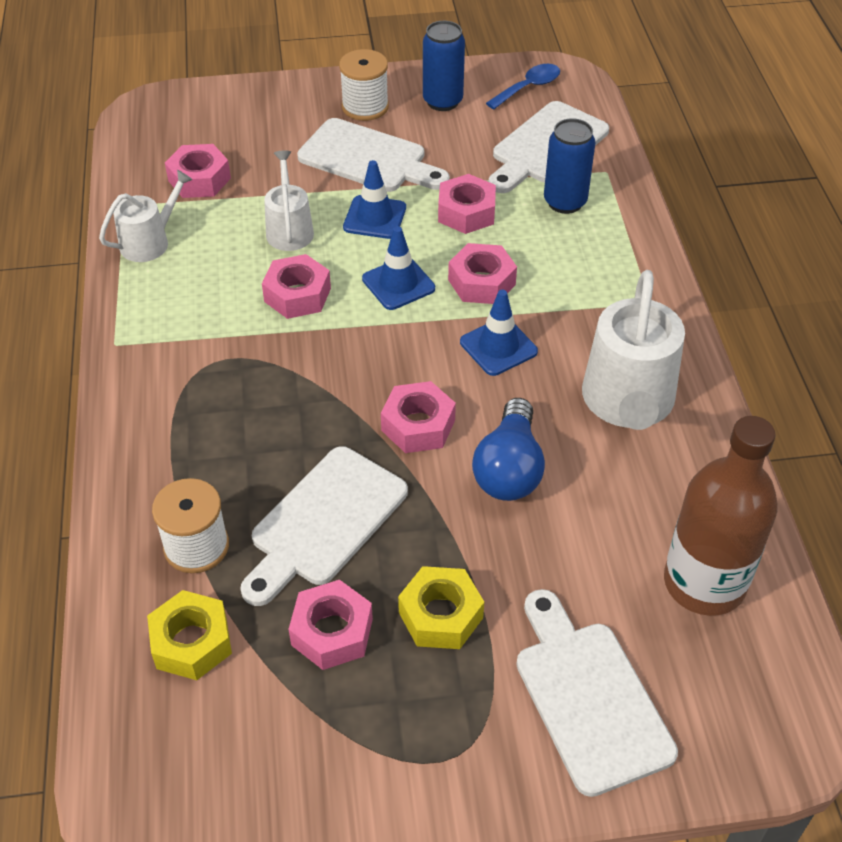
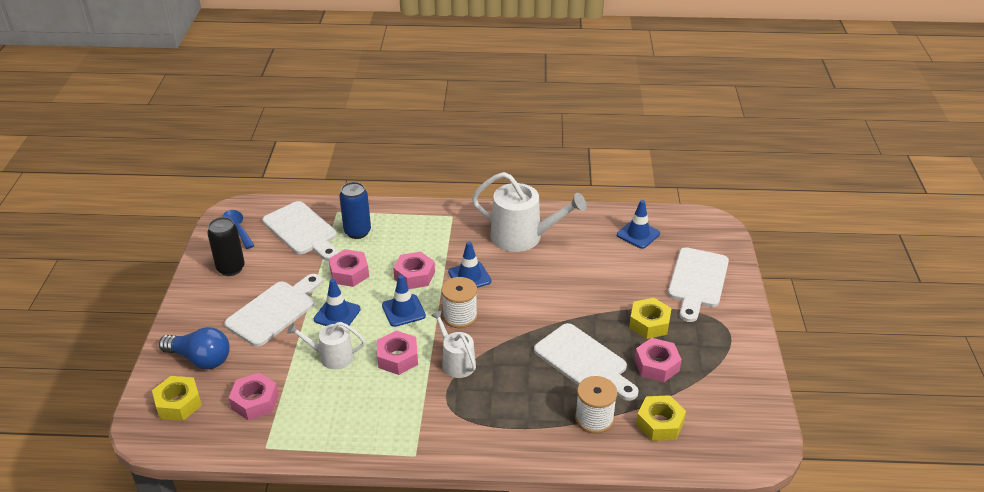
camera: 80 degrees left, 10 degrees down
(149, 242) = (314, 433): white watering can -> white watering can (456, 362)
(191, 120) = (178, 403): none -> yellow nut
(365, 107) = (215, 306): white spool -> white spool (460, 316)
(418, 425) = (521, 316): pink nut -> none
(442, 101) = (231, 268): blue can -> black can
(509, 468) = (559, 286): blue light bulb -> blue light bulb (200, 359)
(588, 697) = (697, 281): white cutting board -> white cutting board turned 60 degrees counterclockwise
(704, 583) = (638, 234): brown bottle -> blue traffic cone

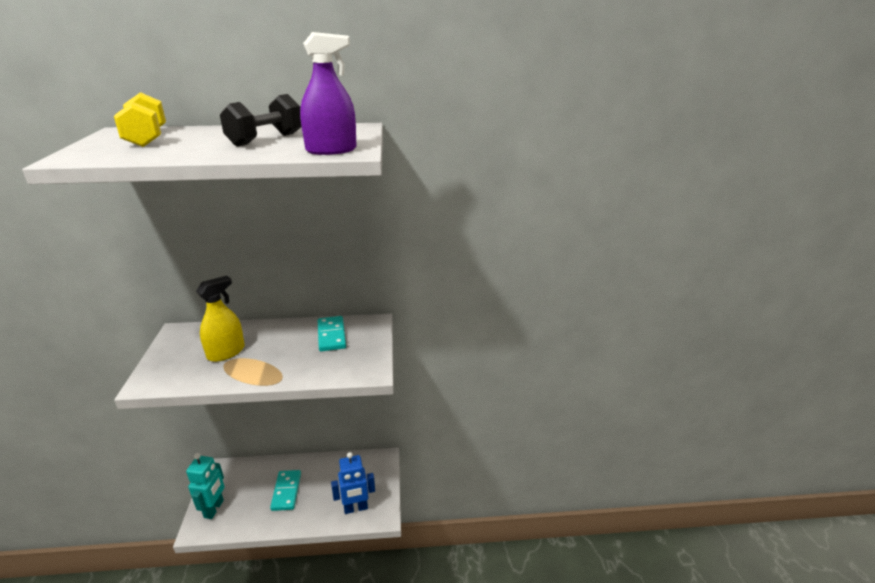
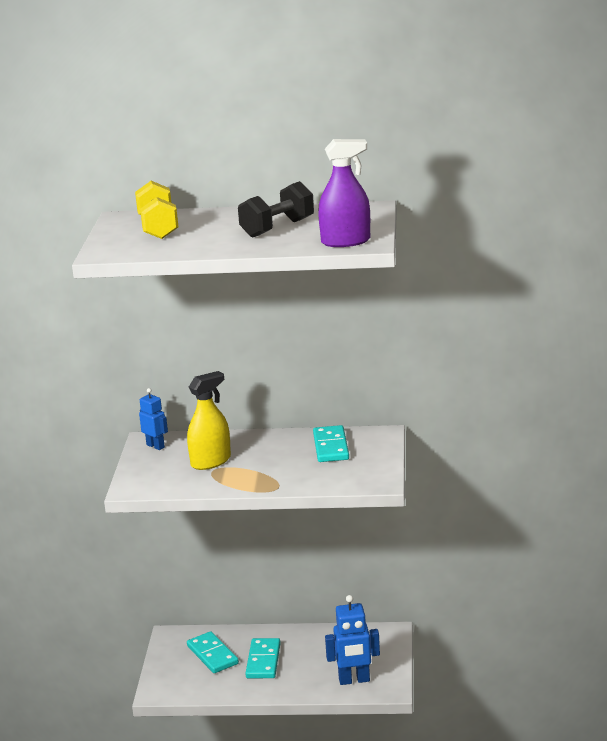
camera: 10 degrees right, 5 degrees down
(182, 337) = (155, 446): none -> blue robot
(214, 509) = (174, 674): turquoise robot -> none
(247, 487) = (212, 655): none -> turquoise domino

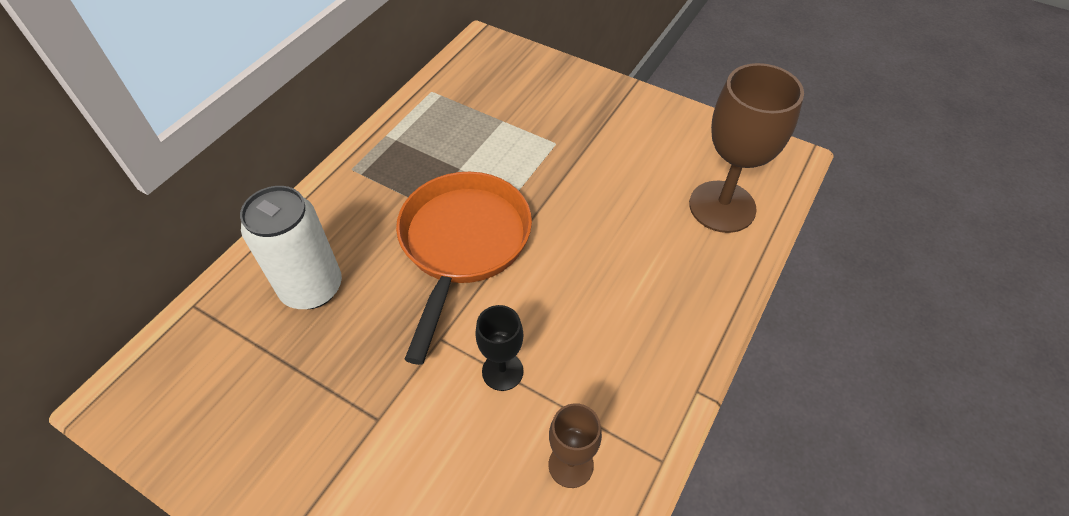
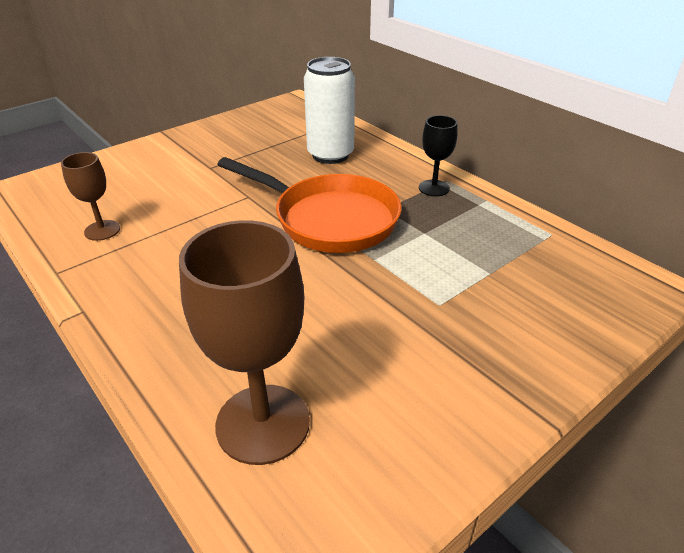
camera: 110 degrees right, 15 degrees down
(502, 371) = (197, 216): black goblet -> black goblet (434, 188)

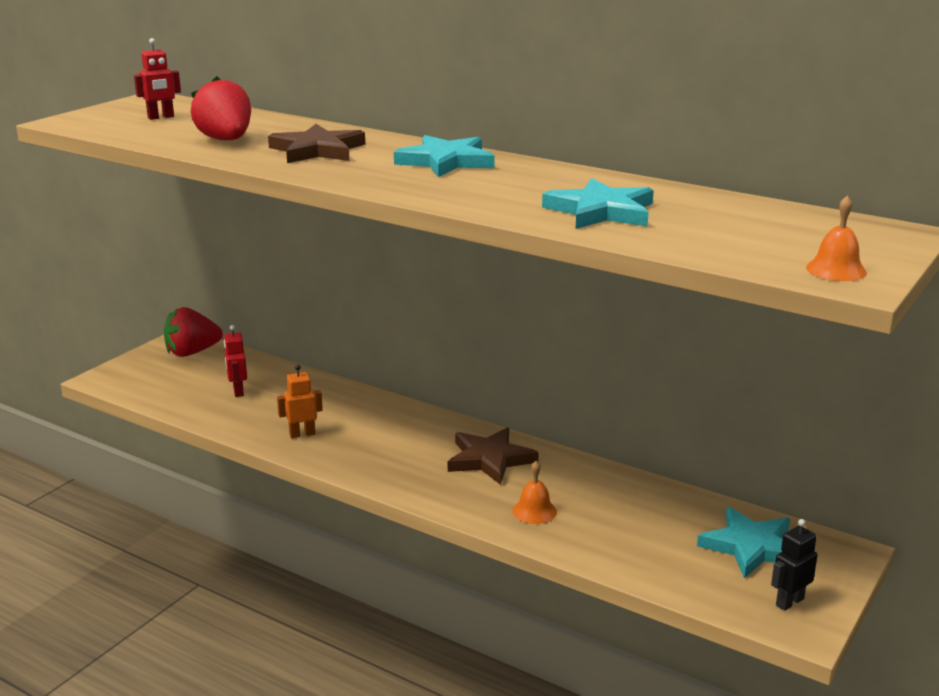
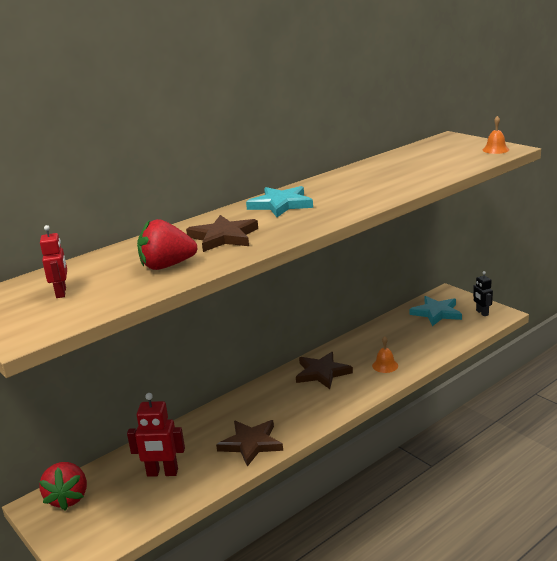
camera: 70 degrees left, 0 degrees up
(238, 391) = (162, 473): red robot -> red robot, size x1.56
(302, 434) = (251, 444): orange robot -> brown star
(601, 211) = (398, 178): turquoise star -> none

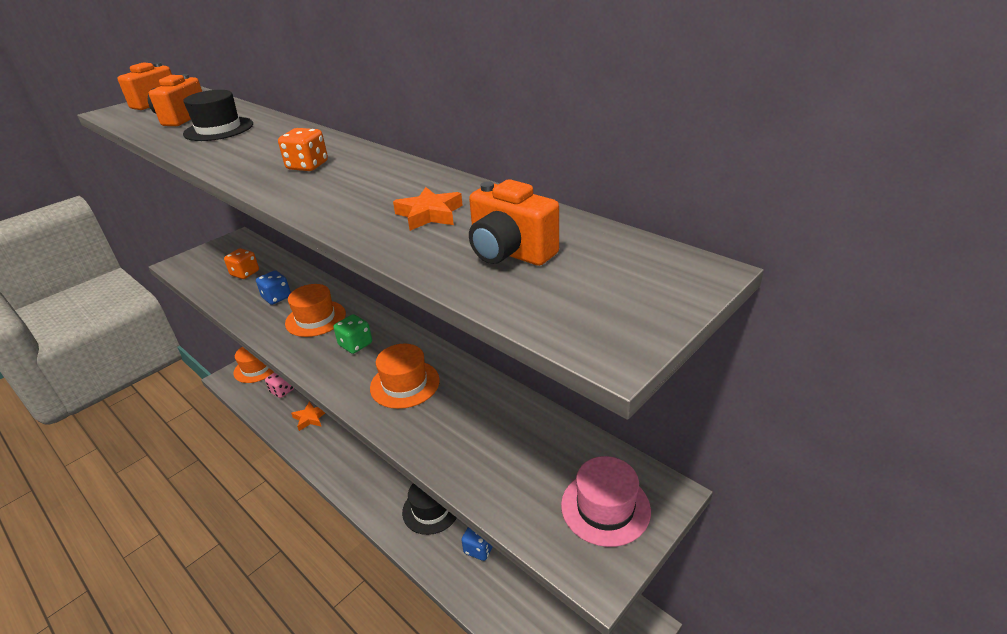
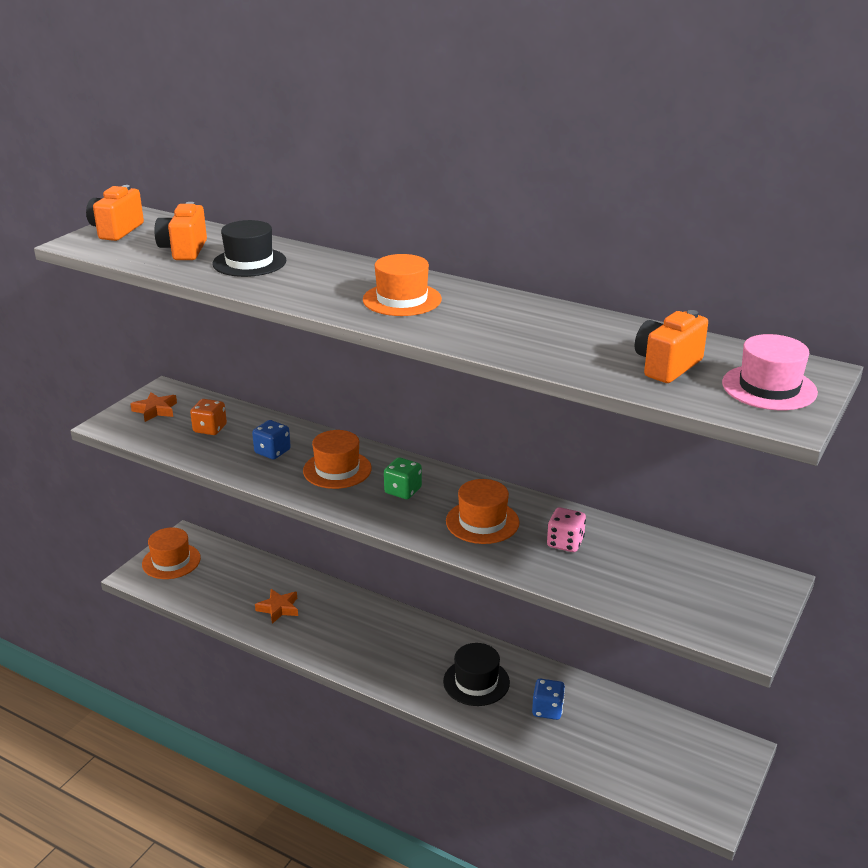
camera: 15 degrees left, 5 degrees down
(282, 391) = (223, 583): pink dice -> pink dice (565, 543)
(307, 166) = (402, 299): orange dice -> orange hat
(429, 214) = (570, 339): orange star -> orange star (155, 410)
(510, 253) = (666, 366): orange camera -> orange camera turned 105 degrees clockwise
(605, 507) = (730, 598): pink hat -> pink hat (769, 388)

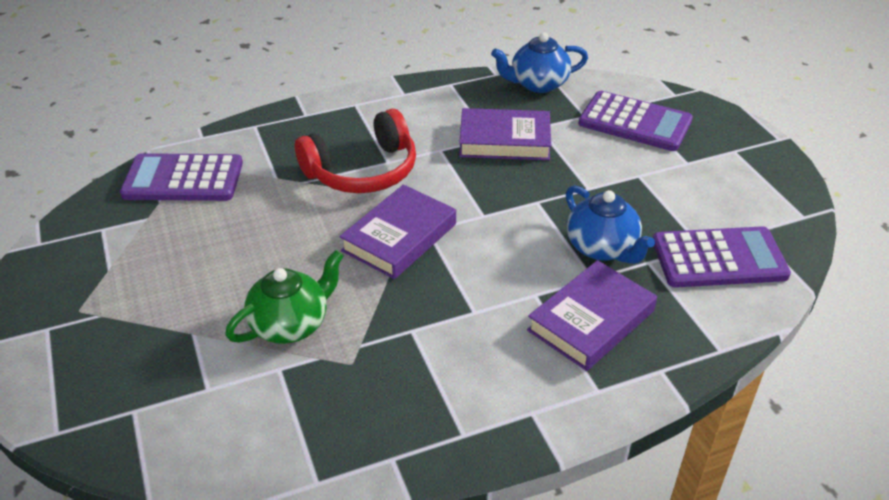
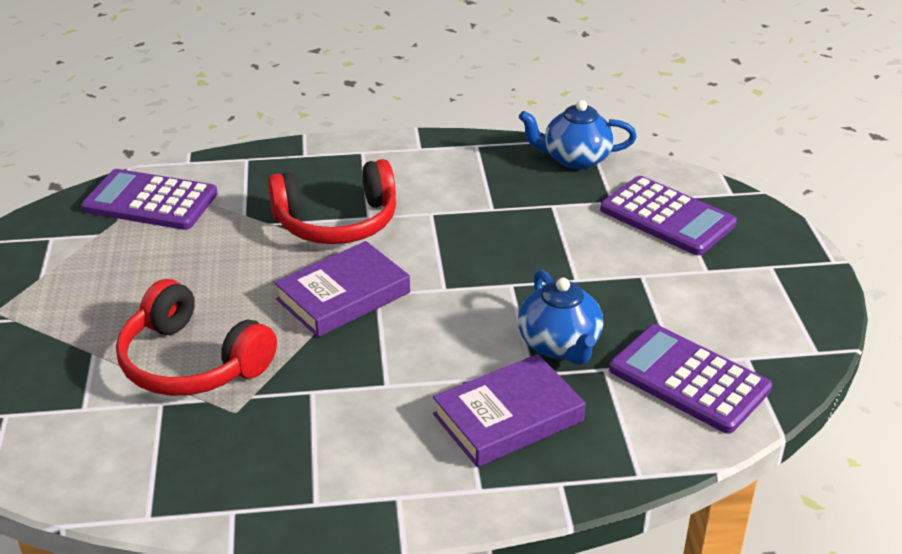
camera: 15 degrees right, 5 degrees down
(291, 324) = (192, 362): green teapot -> red headphones
(504, 141) = (506, 214): purple book -> none
(719, 258) = (689, 379): purple calculator -> purple calculator turned 150 degrees counterclockwise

■ **Task brief**
Filter the material above down to the lines that hold the word "purple".

■ **Output of the task**
(504, 141) = (506, 214): purple book -> none
(719, 258) = (689, 379): purple calculator -> purple calculator turned 150 degrees counterclockwise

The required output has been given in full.